*** Begin section ***
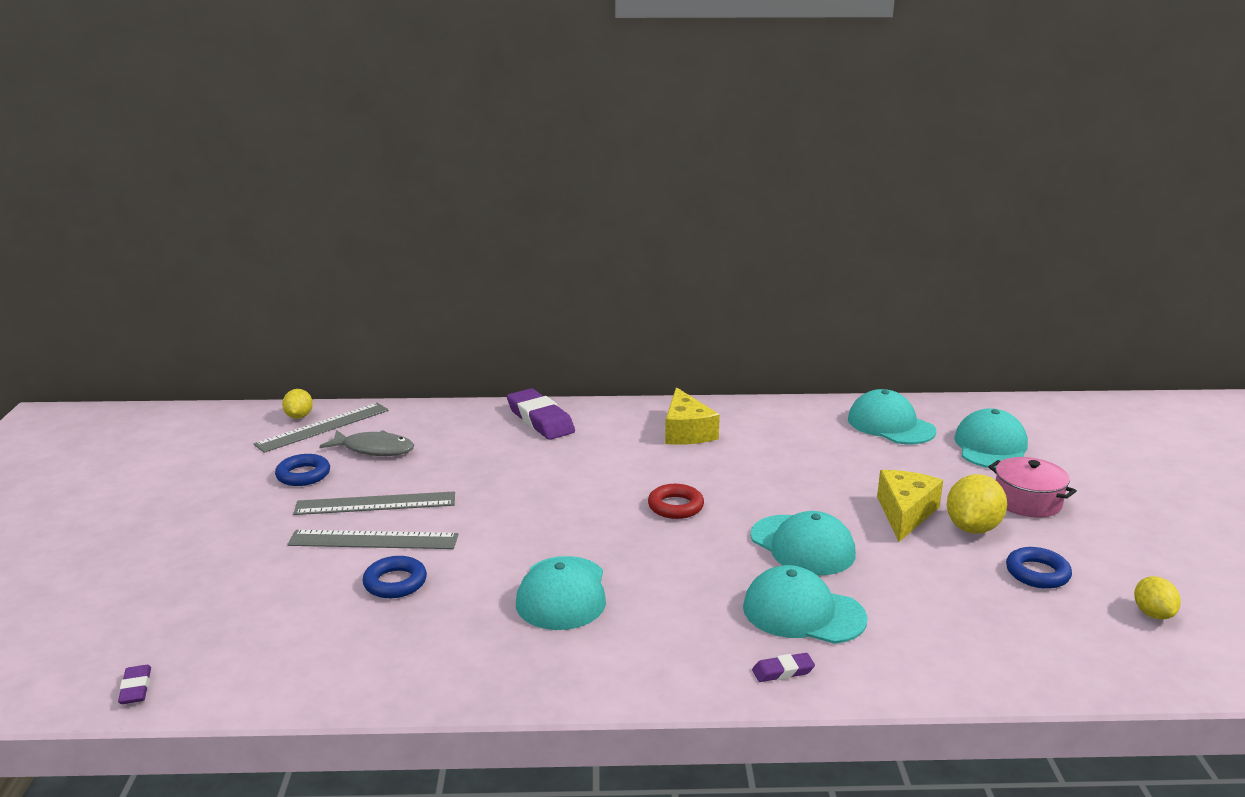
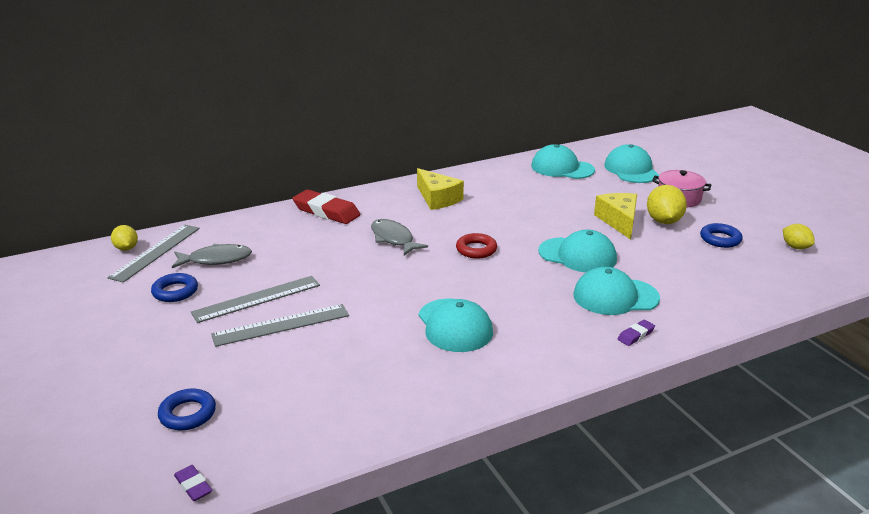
camera: 25 degrees left, 5 degrees up
(395, 582) = (328, 350): blue ring -> blue ring (188, 414)
(540, 420) = (326, 211): purple eraser -> red eraser
(587, 470) = (393, 239): none -> grey fish

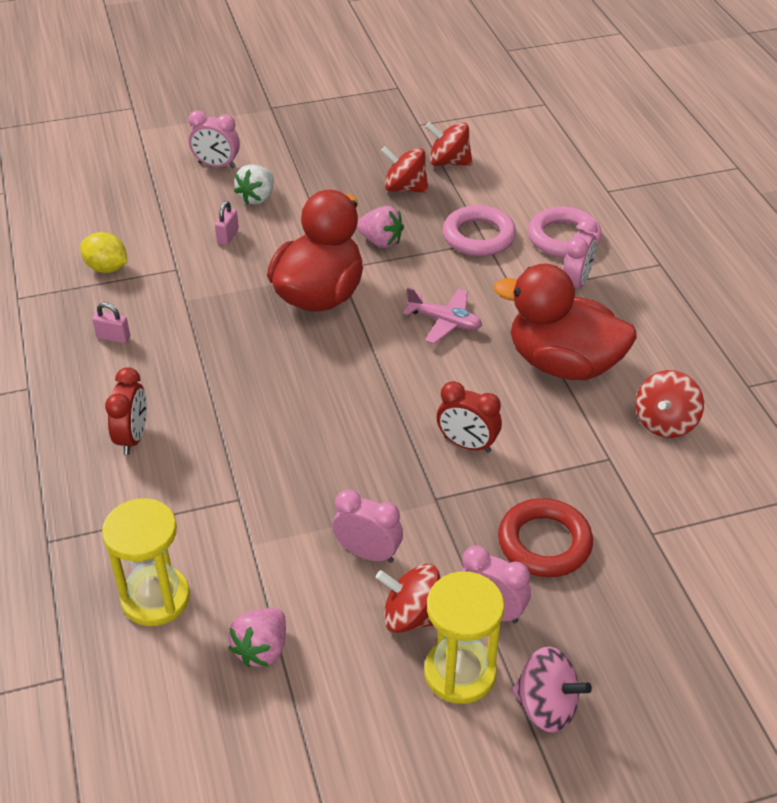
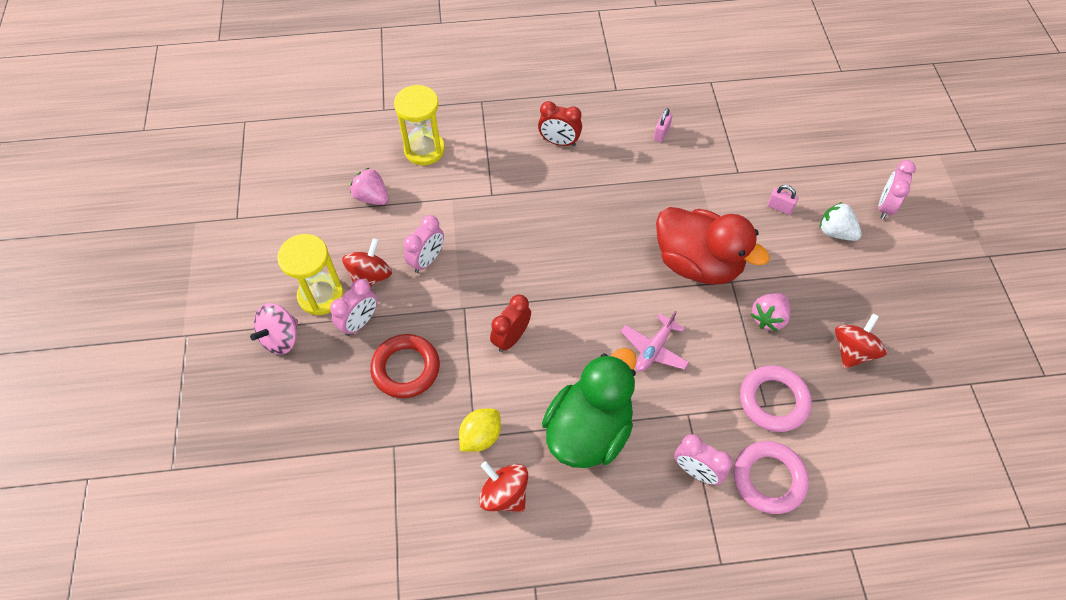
camera: 100 degrees right, 15 degrees up
(107, 268) = (742, 130): yellow lemon -> yellow lemon (480, 436)
(448, 162) = (899, 398): red spinning top -> none
(563, 364) = (588, 430): red duck -> green duck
*** End section ***
- [THE PROBLEM]
The answer is the entries above, given again exactly, with no pictures among them.

- [ANSWER SECTION]
camera: 25 degrees left, 5 degrees up
(395, 582) = (328, 350): blue ring -> blue ring (188, 414)
(540, 420) = (326, 211): purple eraser -> red eraser
(587, 470) = (393, 239): none -> grey fish

camera: 100 degrees right, 15 degrees up
(107, 268) = (742, 130): yellow lemon -> yellow lemon (480, 436)
(448, 162) = (899, 398): red spinning top -> none
(563, 364) = (588, 430): red duck -> green duck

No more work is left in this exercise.